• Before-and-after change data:
----------------

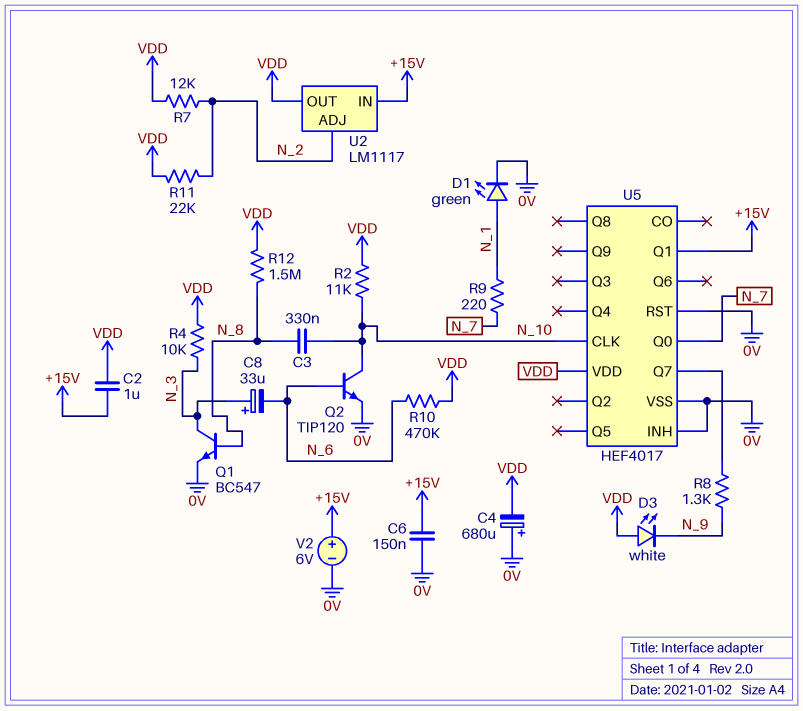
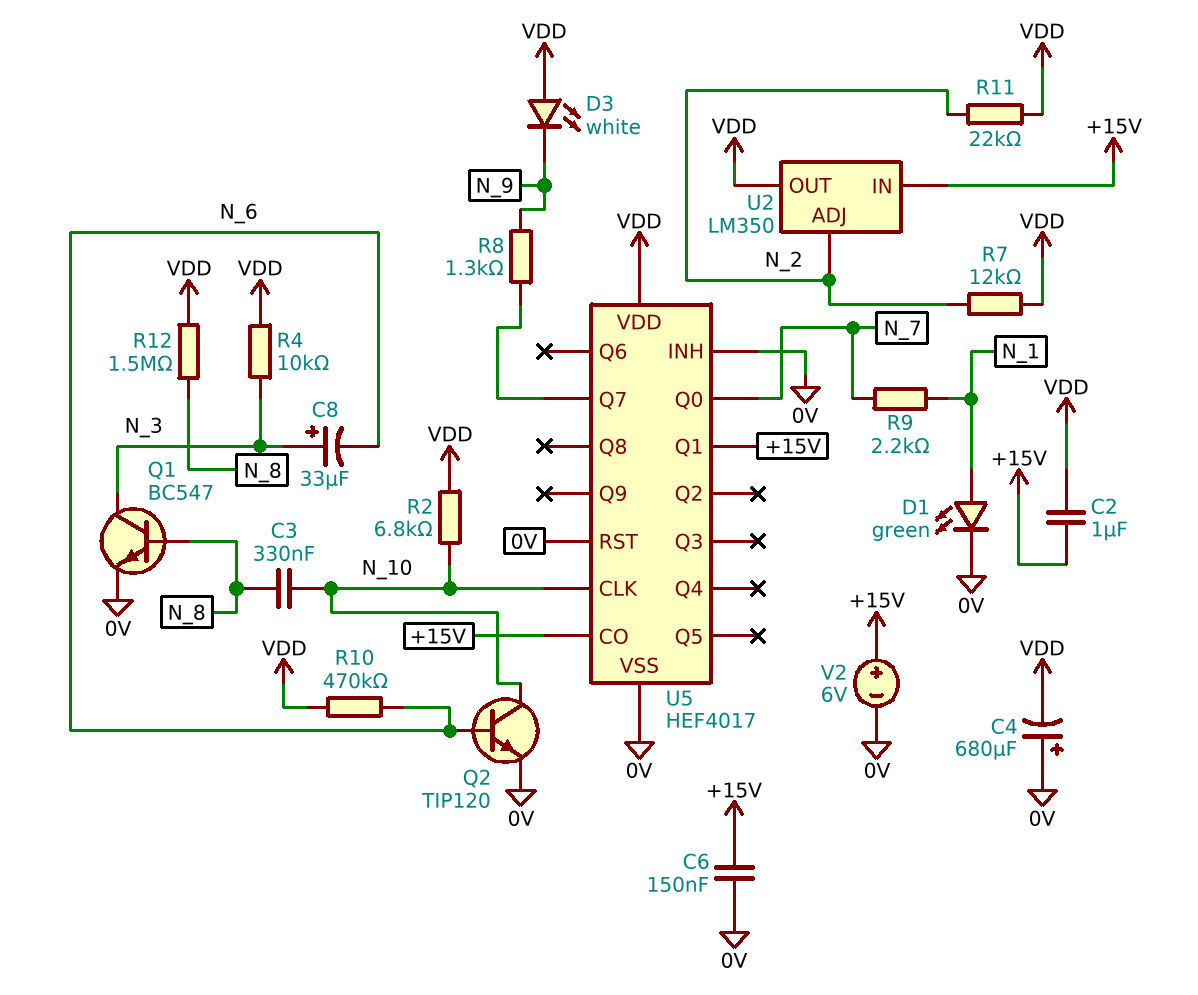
R2: 11k (N_10, VDD) -> 6.8k (N_10, VDD)
R9: 220 (N_1, N_7) -> 2.2k (N_1, N_7)
U2: LM1117 -> LM350
U5 pin CO: none -> +15V

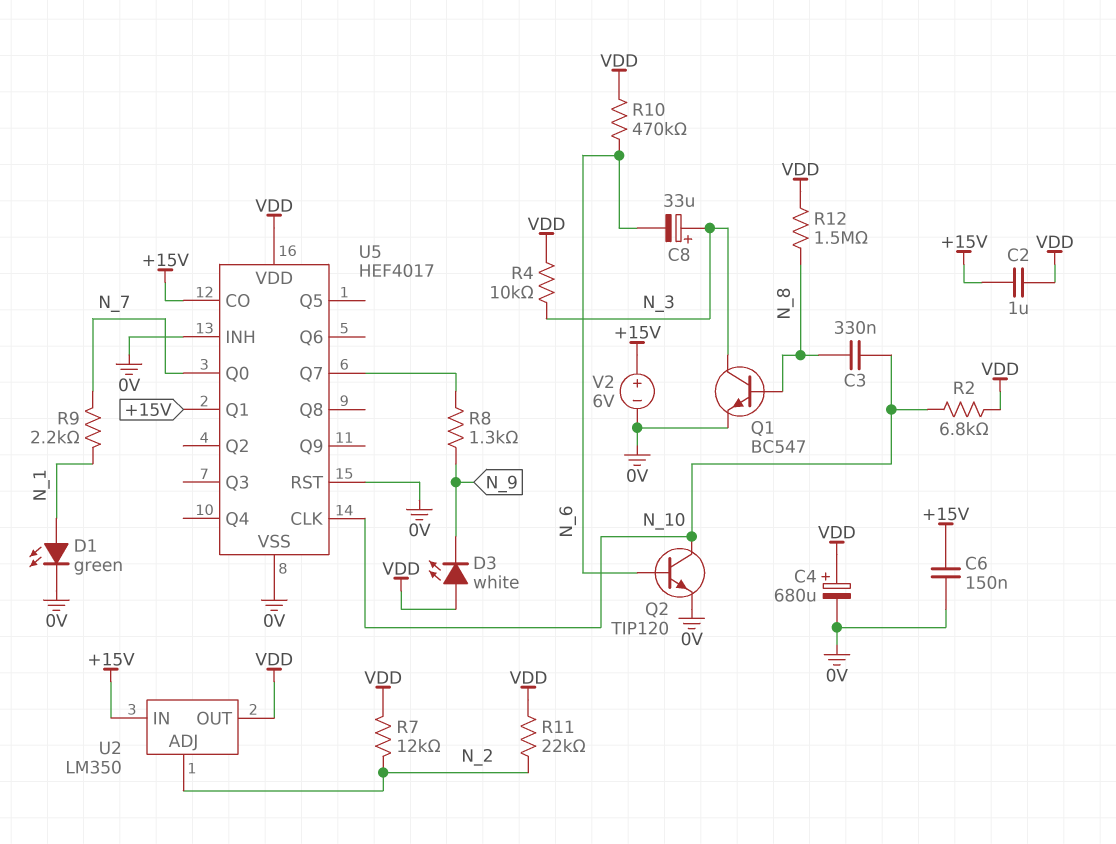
C4: 680uF (plus 0V, minus VDD) -> 680uF (plus VDD, minus 0V)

----------------

• AIM OF THE TASK: Each entry above should be reproduced exactly, with the pictures removed.

• FINISHED EXERCISE:
R2: 11k (N_10, VDD) -> 6.8k (N_10, VDD)
R9: 220 (N_1, N_7) -> 2.2k (N_1, N_7)
U2: LM1117 -> LM350
U5 pin CO: none -> +15V

C4: 680uF (plus 0V, minus VDD) -> 680uF (plus VDD, minus 0V)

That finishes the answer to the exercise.